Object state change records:
********************

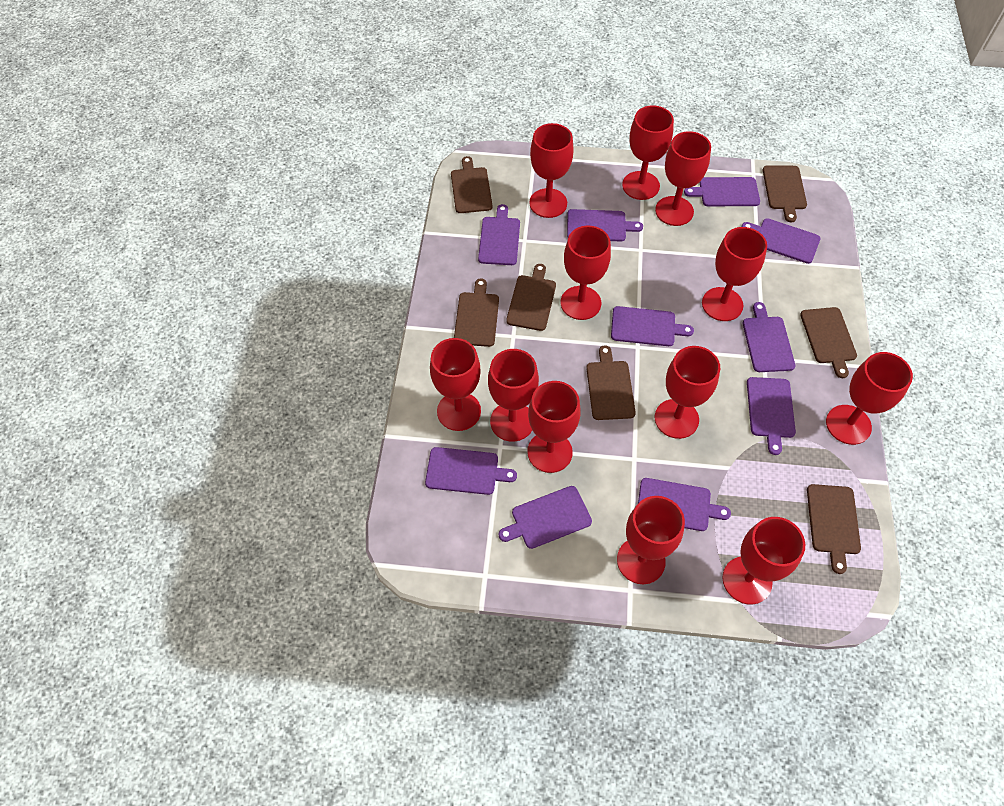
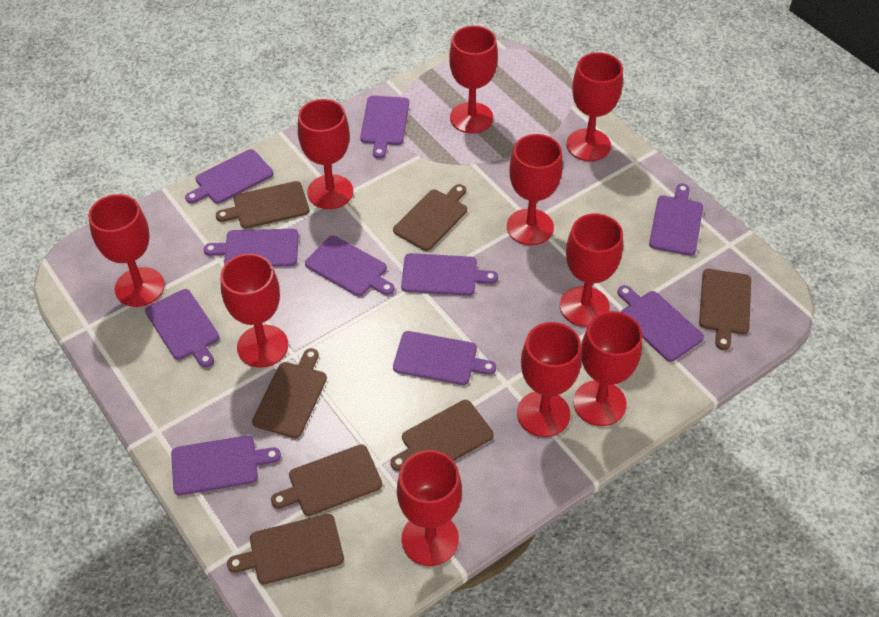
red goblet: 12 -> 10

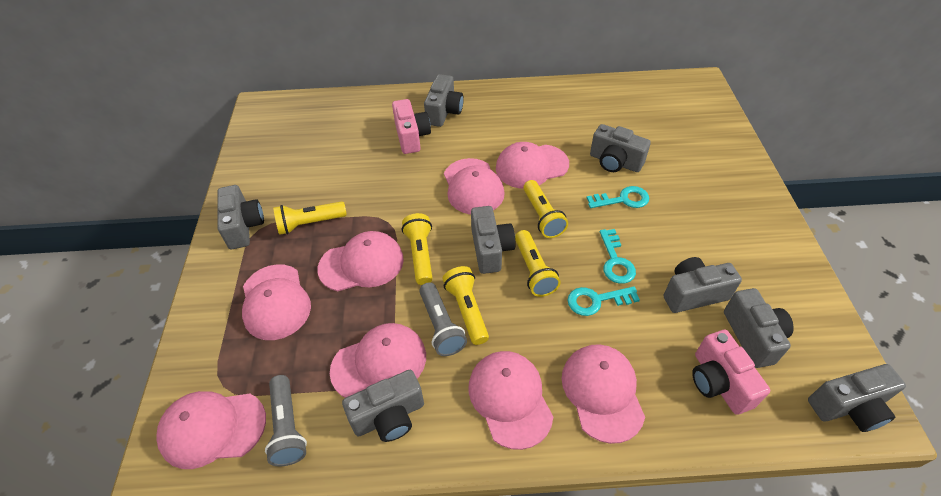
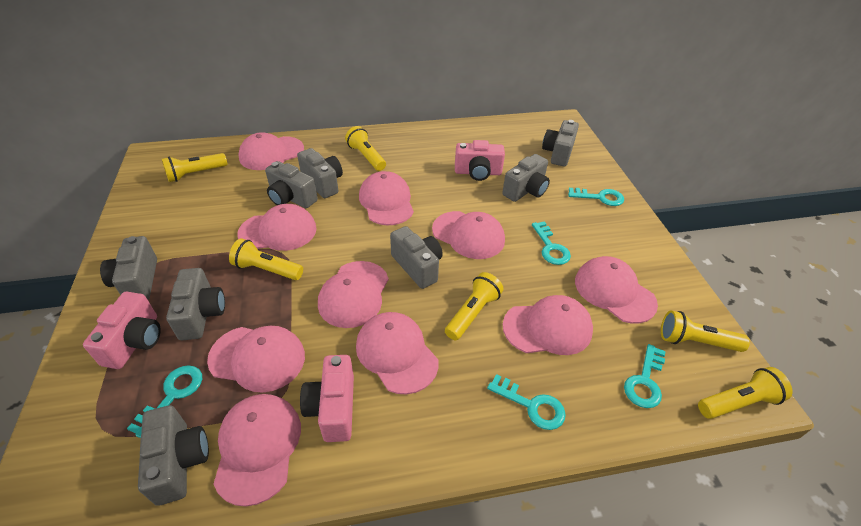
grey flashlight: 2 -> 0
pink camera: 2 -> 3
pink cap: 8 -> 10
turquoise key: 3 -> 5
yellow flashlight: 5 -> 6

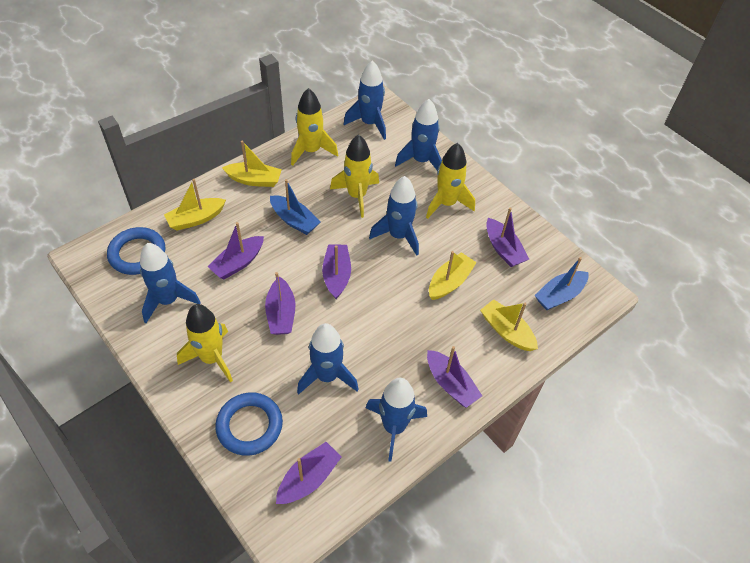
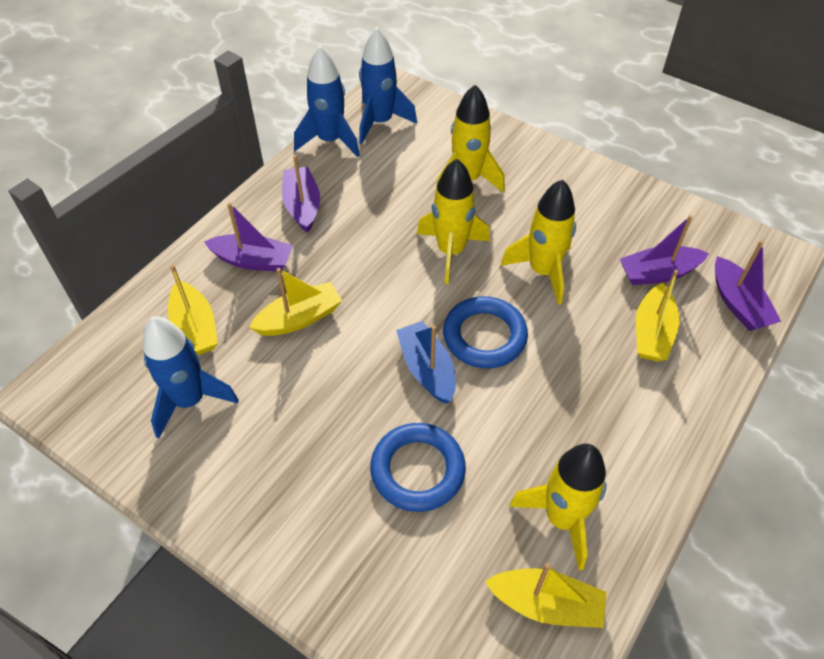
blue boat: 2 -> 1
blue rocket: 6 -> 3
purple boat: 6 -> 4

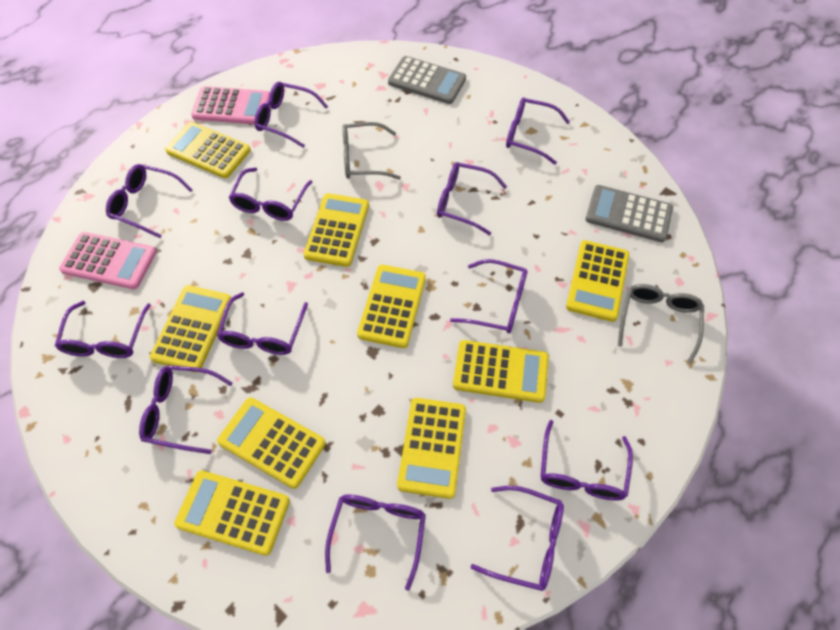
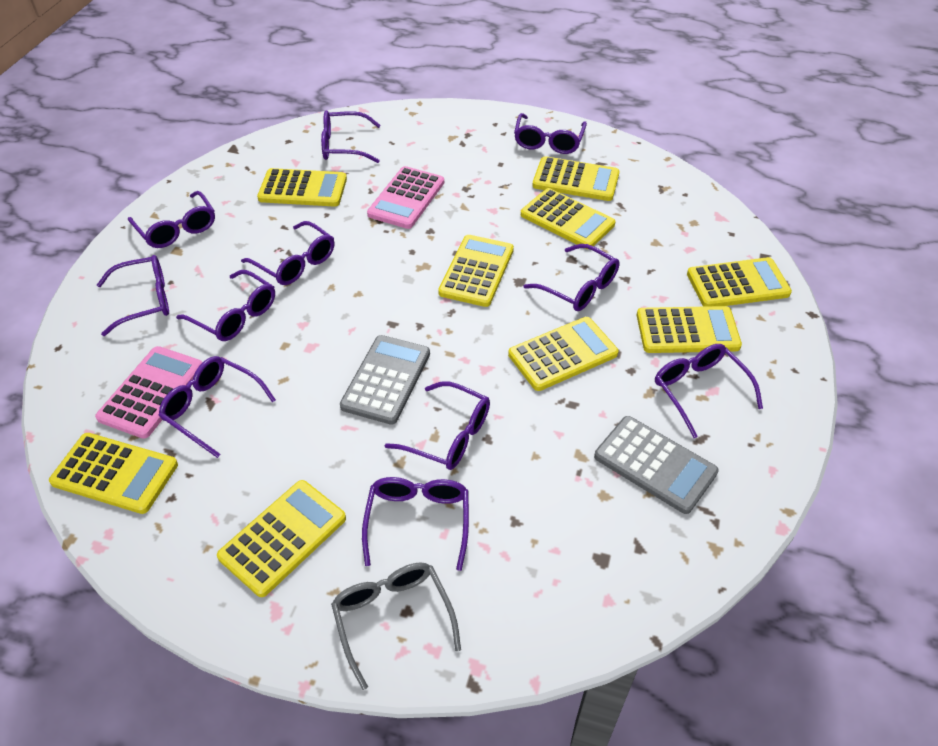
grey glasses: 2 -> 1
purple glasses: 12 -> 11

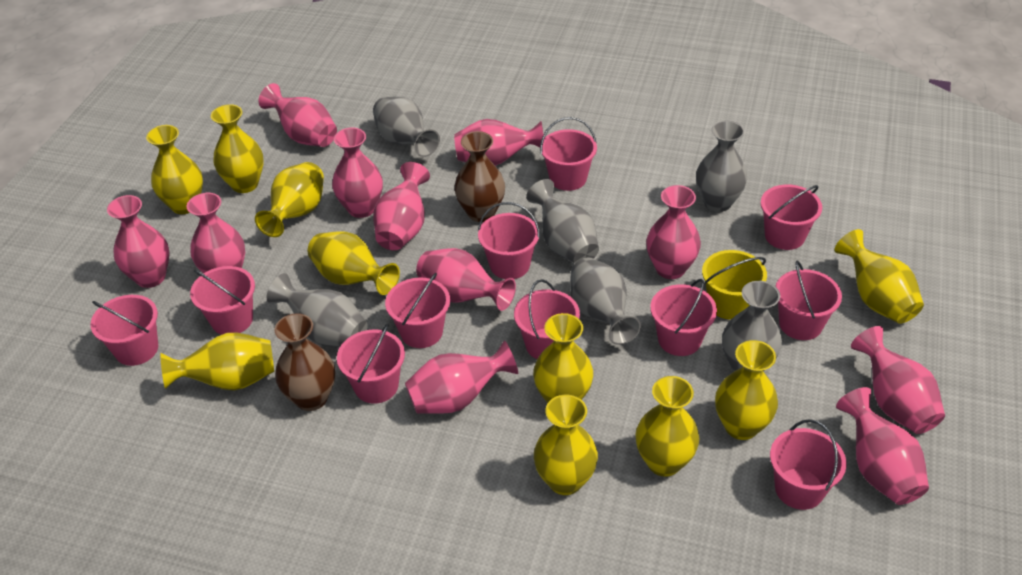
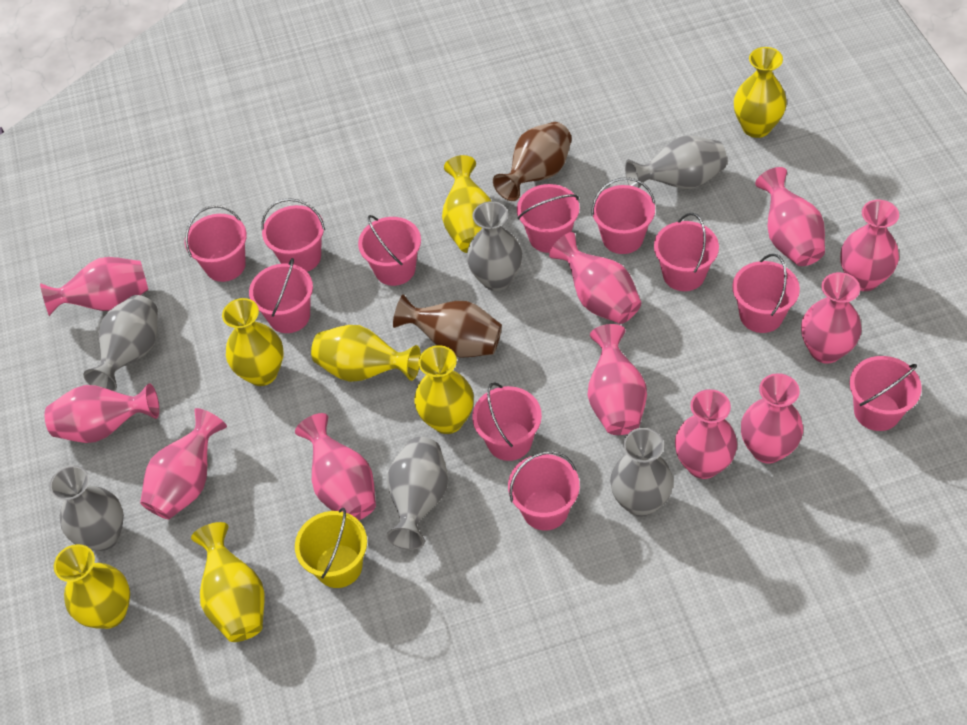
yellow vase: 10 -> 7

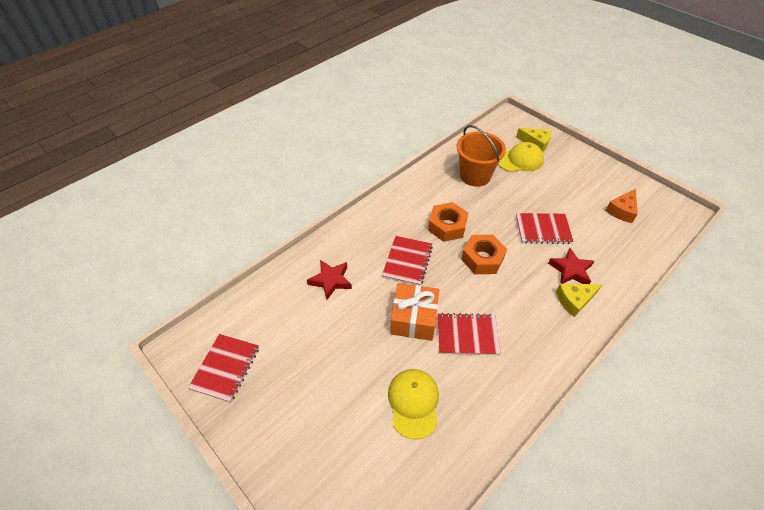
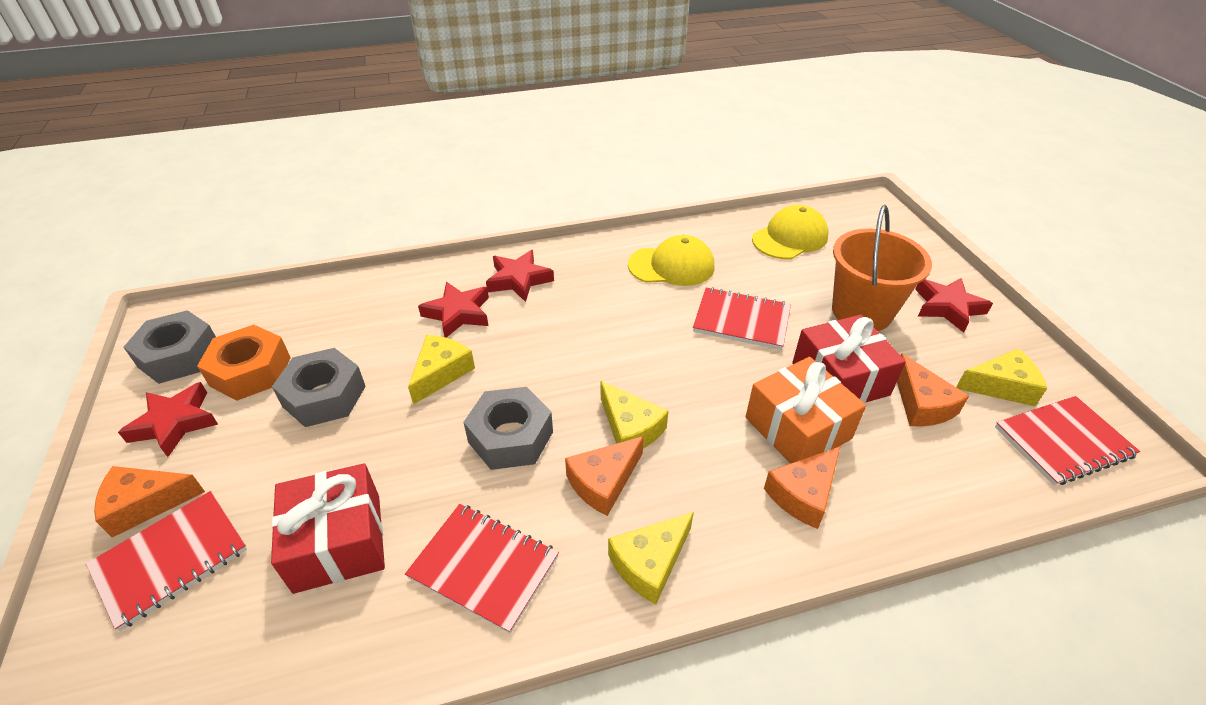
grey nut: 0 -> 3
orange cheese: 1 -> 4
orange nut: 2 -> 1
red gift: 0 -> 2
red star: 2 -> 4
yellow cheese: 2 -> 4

********************

Prompt: None of the pictures should appear; the rest of the entries must be reproduced exactly.

Exercise result:
red goblet: 12 -> 10

grey flashlight: 2 -> 0
pink camera: 2 -> 3
pink cap: 8 -> 10
turquoise key: 3 -> 5
yellow flashlight: 5 -> 6

blue boat: 2 -> 1
blue rocket: 6 -> 3
purple boat: 6 -> 4

grey glasses: 2 -> 1
purple glasses: 12 -> 11

yellow vase: 10 -> 7

grey nut: 0 -> 3
orange cheese: 1 -> 4
orange nut: 2 -> 1
red gift: 0 -> 2
red star: 2 -> 4
yellow cheese: 2 -> 4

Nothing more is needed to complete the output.